=== Exercise requirements ===
Both the line with "camera: 40 degrees right, 15 degrees up" and the line with "(683, 168) = (709, 412): black" in the records below must appear in the output, along with every line between them, exactly and with nothing added.

=== Dataset content ===
Segment Open

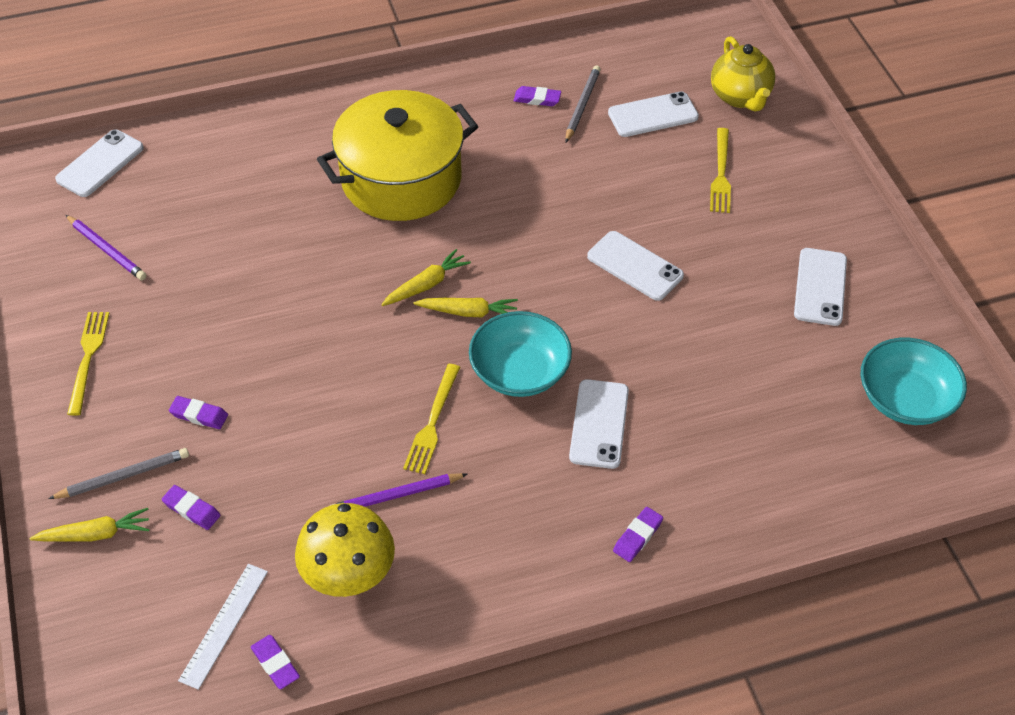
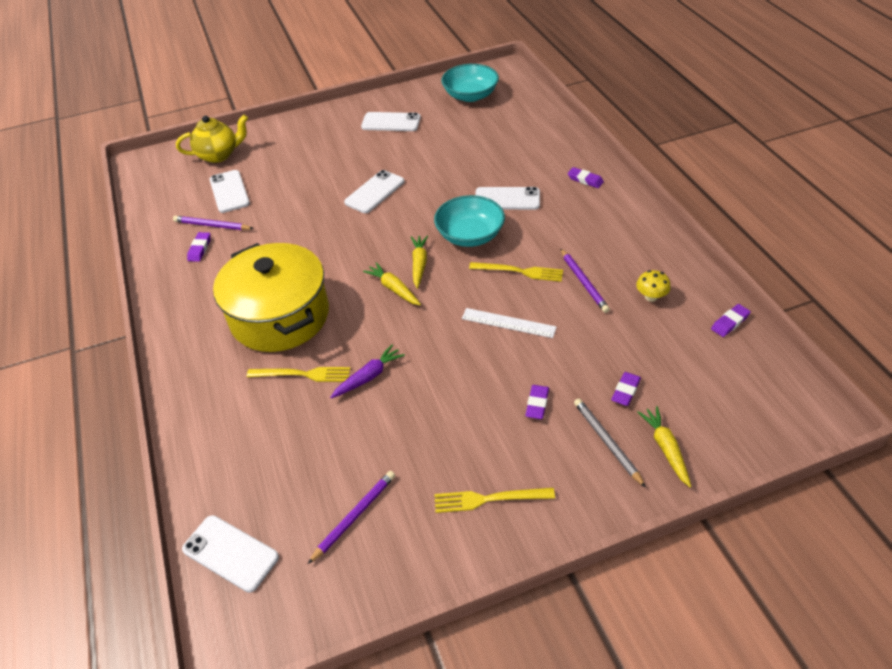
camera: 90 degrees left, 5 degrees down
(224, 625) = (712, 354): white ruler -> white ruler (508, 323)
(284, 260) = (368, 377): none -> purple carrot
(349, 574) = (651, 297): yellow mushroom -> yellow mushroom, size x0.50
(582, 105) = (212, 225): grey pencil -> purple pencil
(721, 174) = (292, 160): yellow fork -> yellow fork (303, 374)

Segment Closed
Segment Open

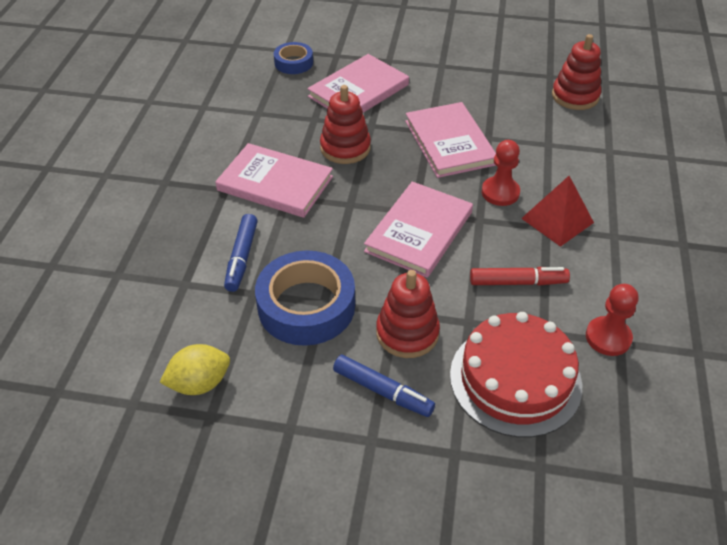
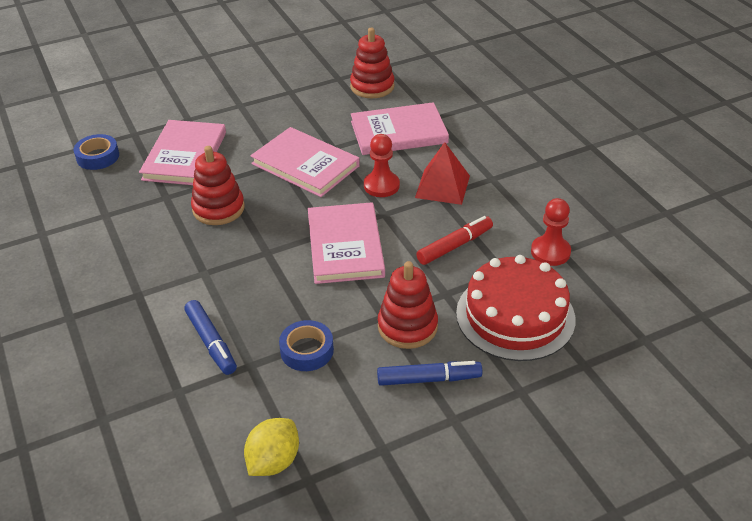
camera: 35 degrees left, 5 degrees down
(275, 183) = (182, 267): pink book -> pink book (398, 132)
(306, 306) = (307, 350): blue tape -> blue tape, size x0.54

Segment Closed
Segment Open

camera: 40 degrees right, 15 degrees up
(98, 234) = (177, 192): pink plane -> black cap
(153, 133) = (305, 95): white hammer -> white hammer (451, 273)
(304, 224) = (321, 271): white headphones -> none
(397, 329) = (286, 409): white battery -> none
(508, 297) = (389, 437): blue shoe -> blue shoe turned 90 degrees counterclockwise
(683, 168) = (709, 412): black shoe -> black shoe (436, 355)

Segment Closed

=== Task result ===
camera: 40 degrees right, 15 degrees up
(98, 234) = (177, 192): pink plane -> black cap
(153, 133) = (305, 95): white hammer -> white hammer (451, 273)
(304, 224) = (321, 271): white headphones -> none
(397, 329) = (286, 409): white battery -> none
(508, 297) = (389, 437): blue shoe -> blue shoe turned 90 degrees counterclockwise
(683, 168) = (709, 412): black shoe -> black shoe (436, 355)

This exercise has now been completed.